GIVEN DATA:

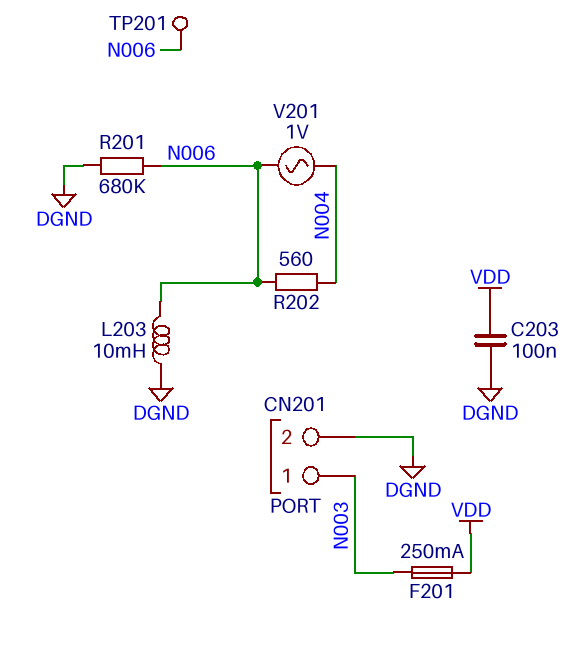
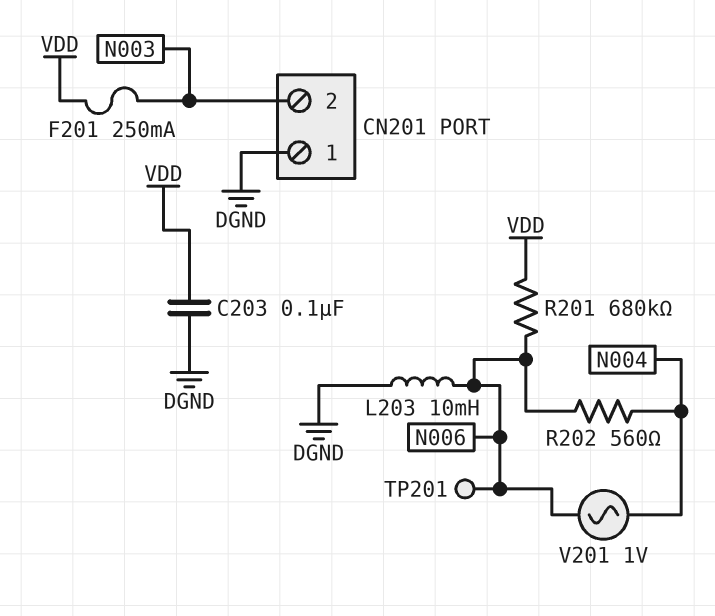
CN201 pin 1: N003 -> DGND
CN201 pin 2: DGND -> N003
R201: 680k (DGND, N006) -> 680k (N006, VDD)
...
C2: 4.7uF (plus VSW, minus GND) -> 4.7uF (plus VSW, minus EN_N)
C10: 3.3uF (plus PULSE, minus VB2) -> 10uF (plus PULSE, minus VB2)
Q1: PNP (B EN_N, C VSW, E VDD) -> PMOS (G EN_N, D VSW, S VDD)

EXERCISE DETAILS: Using the records above, write out exactly the lines between the one holding "CN201 pin 1: N003 -> DGND" and the one holding "R201: 680k (DGND, N006) -> 680k (N006, VDD)", inclusive; leave everything else out.

YOUR RESPONSE:
CN201 pin 1: N003 -> DGND
CN201 pin 2: DGND -> N003
R201: 680k (DGND, N006) -> 680k (N006, VDD)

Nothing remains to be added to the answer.